## [Activity]
Determine how many lines of the listing below hold the string "moved", then state that number alone.

## [Dataset content]
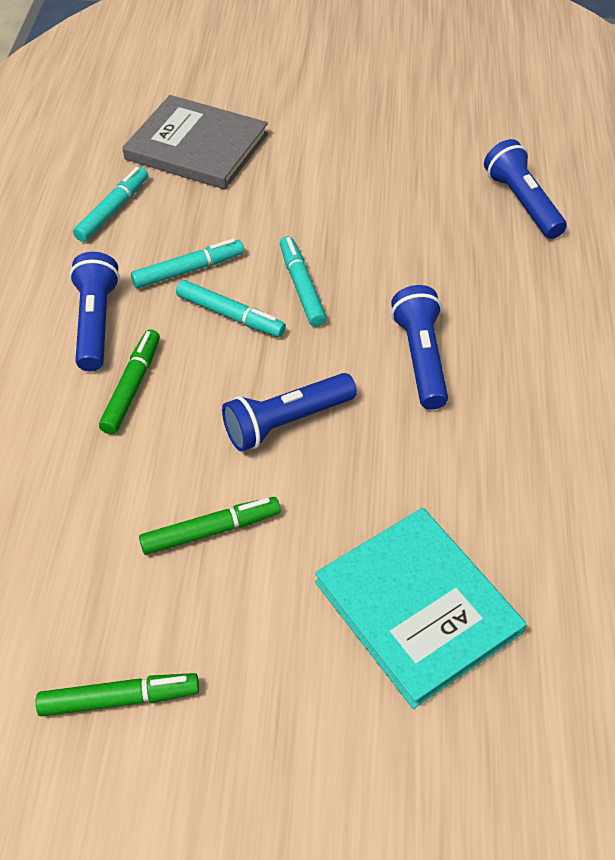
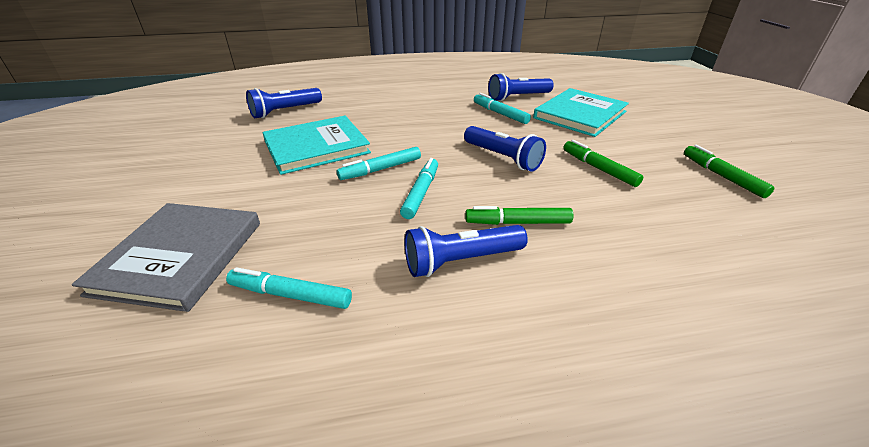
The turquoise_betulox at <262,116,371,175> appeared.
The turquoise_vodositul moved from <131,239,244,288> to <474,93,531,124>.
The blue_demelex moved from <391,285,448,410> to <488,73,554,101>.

## [Result for this exercise]
2